* INSTRUCTIONS TO FOLLOW *
Pictures do not belong in the copy, so please give every entry below again exactly.

Source data:
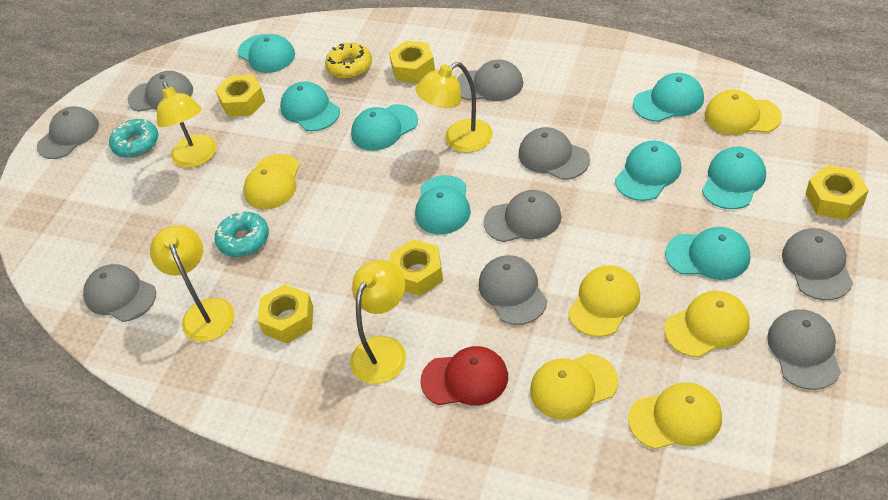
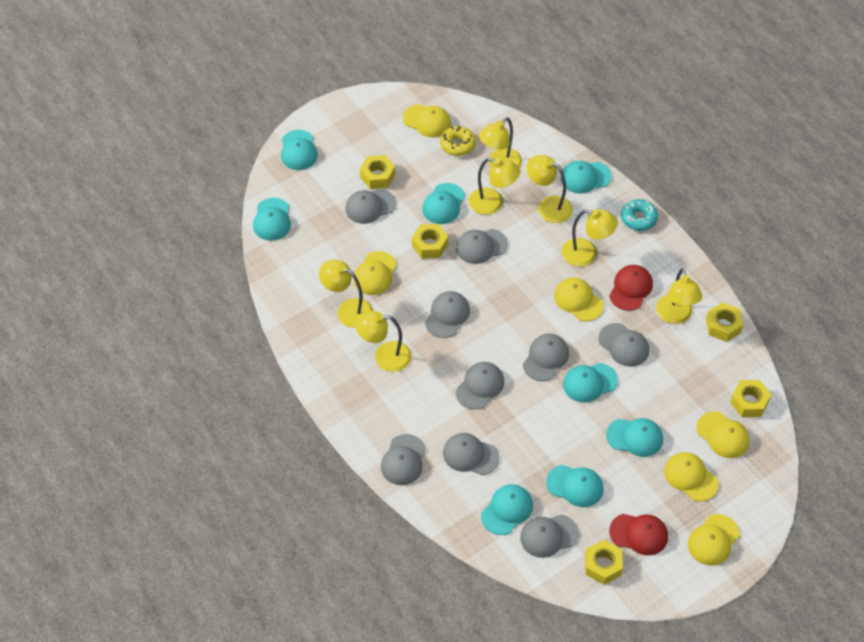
red cap: [420,346,508,406] = 1 -> [609,265,653,311] [609,514,668,555] = 2
turquoise donut: [109,119,158,158] [215,212,269,257] = 2 -> [621,199,658,231] = 1
yellow lamp: [150,225,235,342] [157,82,217,168] [350,260,406,384] [416,62,493,152] = 4 -> [319,260,373,328] [355,311,411,372] [469,158,520,215] [479,117,522,168] [526,155,573,223] [562,209,618,266] [656,268,702,324] = 7

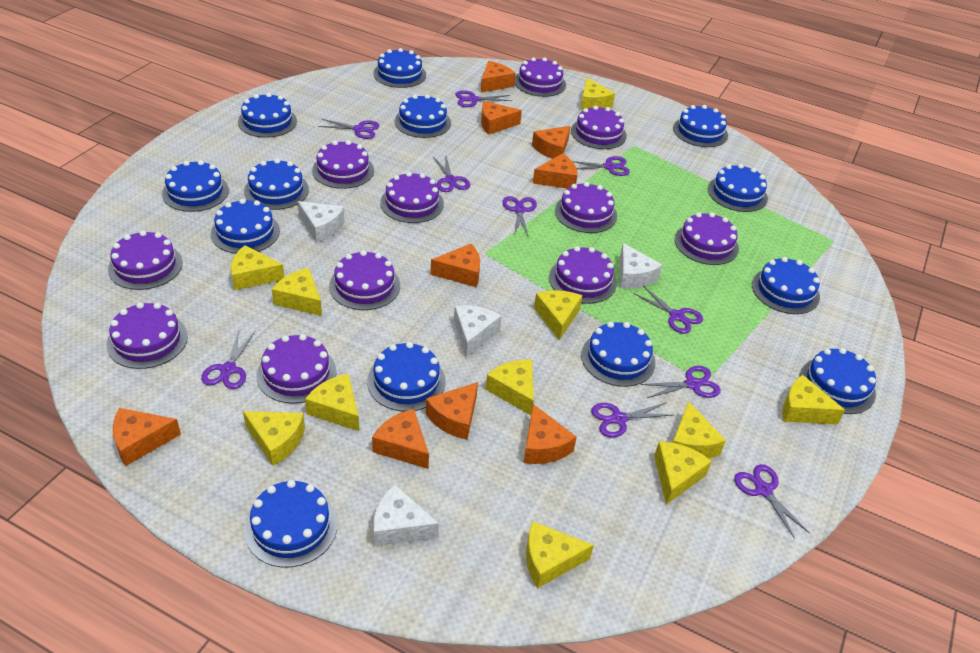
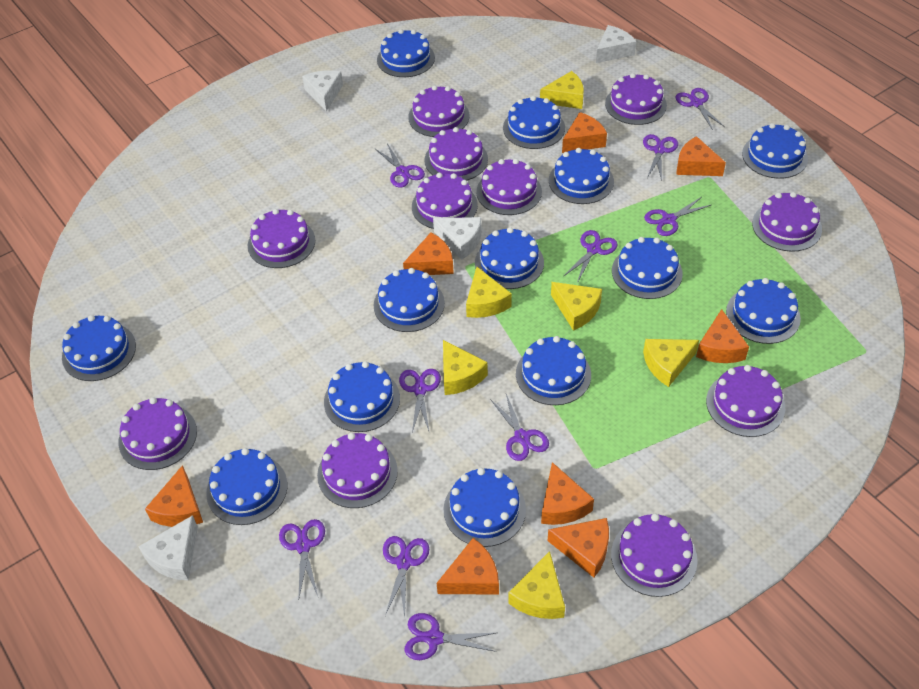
orange cheese: [113,408,181,466] [372,409,429,469] [426,382,478,440] [431,244,480,287] [481,61,516,92] [481,101,522,135] [524,404,577,464] [532,126,571,159] [533,153,577,188] = 9 -> [145,465,203,527] [403,233,454,275] [437,538,499,595] [541,462,594,525] [548,518,609,578] [562,112,607,153] [676,136,726,176] [696,309,749,363] = 8
yellow cheese: [231,245,284,290] [243,411,305,466] [272,268,322,316] [305,374,359,431] [486,359,534,415] [526,521,594,588] [534,290,583,340] [580,78,615,110] [654,442,712,505] [673,401,726,459] [782,375,845,424] = 11 -> [443,340,488,395] [466,267,512,318] [508,551,565,619] [540,71,584,109] [551,282,602,331] [643,339,699,387] = 6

* EXPECTED ANSWER *
red cap: [420,346,508,406] = 1 -> [609,265,653,311] [609,514,668,555] = 2
turquoise donut: [109,119,158,158] [215,212,269,257] = 2 -> [621,199,658,231] = 1
yellow lamp: [150,225,235,342] [157,82,217,168] [350,260,406,384] [416,62,493,152] = 4 -> [319,260,373,328] [355,311,411,372] [469,158,520,215] [479,117,522,168] [526,155,573,223] [562,209,618,266] [656,268,702,324] = 7

orange cheese: [113,408,181,466] [372,409,429,469] [426,382,478,440] [431,244,480,287] [481,61,516,92] [481,101,522,135] [524,404,577,464] [532,126,571,159] [533,153,577,188] = 9 -> [145,465,203,527] [403,233,454,275] [437,538,499,595] [541,462,594,525] [548,518,609,578] [562,112,607,153] [676,136,726,176] [696,309,749,363] = 8
yellow cheese: [231,245,284,290] [243,411,305,466] [272,268,322,316] [305,374,359,431] [486,359,534,415] [526,521,594,588] [534,290,583,340] [580,78,615,110] [654,442,712,505] [673,401,726,459] [782,375,845,424] = 11 -> [443,340,488,395] [466,267,512,318] [508,551,565,619] [540,71,584,109] [551,282,602,331] [643,339,699,387] = 6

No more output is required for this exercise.